BEGIN Dataset records
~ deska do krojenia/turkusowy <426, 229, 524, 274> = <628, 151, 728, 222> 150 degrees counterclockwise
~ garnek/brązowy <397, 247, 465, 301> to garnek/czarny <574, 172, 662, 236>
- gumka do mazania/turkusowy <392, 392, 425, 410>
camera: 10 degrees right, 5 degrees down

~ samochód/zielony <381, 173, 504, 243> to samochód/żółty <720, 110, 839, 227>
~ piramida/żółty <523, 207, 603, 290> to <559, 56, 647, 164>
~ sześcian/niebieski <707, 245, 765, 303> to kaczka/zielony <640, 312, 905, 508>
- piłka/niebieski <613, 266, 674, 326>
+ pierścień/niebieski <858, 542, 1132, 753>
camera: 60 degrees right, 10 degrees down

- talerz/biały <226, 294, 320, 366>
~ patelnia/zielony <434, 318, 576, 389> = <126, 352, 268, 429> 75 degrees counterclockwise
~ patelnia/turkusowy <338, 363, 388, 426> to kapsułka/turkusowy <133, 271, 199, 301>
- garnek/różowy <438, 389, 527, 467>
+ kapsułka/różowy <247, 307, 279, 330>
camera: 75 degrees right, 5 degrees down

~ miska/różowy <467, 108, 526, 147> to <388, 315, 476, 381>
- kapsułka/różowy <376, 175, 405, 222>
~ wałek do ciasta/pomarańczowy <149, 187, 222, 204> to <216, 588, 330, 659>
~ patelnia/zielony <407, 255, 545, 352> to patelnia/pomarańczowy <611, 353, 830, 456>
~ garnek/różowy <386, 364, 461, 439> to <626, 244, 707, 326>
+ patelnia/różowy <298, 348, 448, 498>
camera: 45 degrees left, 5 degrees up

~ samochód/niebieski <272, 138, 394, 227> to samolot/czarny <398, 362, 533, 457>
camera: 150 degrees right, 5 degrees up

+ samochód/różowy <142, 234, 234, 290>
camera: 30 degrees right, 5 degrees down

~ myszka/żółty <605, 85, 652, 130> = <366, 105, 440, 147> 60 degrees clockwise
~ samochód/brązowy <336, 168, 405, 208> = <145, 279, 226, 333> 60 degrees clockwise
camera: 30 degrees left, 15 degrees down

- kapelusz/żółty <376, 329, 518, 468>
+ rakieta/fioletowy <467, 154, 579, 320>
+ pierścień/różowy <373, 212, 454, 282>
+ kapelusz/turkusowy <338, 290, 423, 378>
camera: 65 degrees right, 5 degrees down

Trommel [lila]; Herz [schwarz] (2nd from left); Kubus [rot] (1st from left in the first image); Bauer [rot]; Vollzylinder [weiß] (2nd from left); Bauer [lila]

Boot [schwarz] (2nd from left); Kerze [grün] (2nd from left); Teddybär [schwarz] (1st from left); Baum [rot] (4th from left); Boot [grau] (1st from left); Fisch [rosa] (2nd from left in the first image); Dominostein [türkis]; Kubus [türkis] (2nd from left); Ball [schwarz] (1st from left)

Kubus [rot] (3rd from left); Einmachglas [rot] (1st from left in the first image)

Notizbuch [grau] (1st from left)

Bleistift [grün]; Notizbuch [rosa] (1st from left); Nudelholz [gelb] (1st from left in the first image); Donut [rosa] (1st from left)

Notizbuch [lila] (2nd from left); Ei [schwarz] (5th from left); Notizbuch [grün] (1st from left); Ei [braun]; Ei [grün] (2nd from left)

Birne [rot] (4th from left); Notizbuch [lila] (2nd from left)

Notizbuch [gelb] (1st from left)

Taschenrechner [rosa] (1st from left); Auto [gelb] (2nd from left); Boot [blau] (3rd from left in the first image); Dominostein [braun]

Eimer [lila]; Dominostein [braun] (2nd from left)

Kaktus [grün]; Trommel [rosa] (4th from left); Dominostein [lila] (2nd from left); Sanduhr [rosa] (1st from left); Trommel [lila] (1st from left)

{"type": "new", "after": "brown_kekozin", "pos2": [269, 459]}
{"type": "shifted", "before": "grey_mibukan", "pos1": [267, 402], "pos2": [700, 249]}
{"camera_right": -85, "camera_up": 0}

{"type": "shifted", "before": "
END Dataset records
• Aim of the exercise:
With the first line of the records as the start and the line holding "- gumka do mazania/turkusowy" as the end, please copy exactly those lines and no others.

• Answer to this problem:
~ deska do krojenia/turkusowy <426, 229, 524, 274> = <628, 151, 728, 222> 150 degrees counterclockwise
~ garnek/brązowy <397, 247, 465, 301> to garnek/czarny <574, 172, 662, 236>
- gumka do mazania/turkusowy <392, 392, 425, 410>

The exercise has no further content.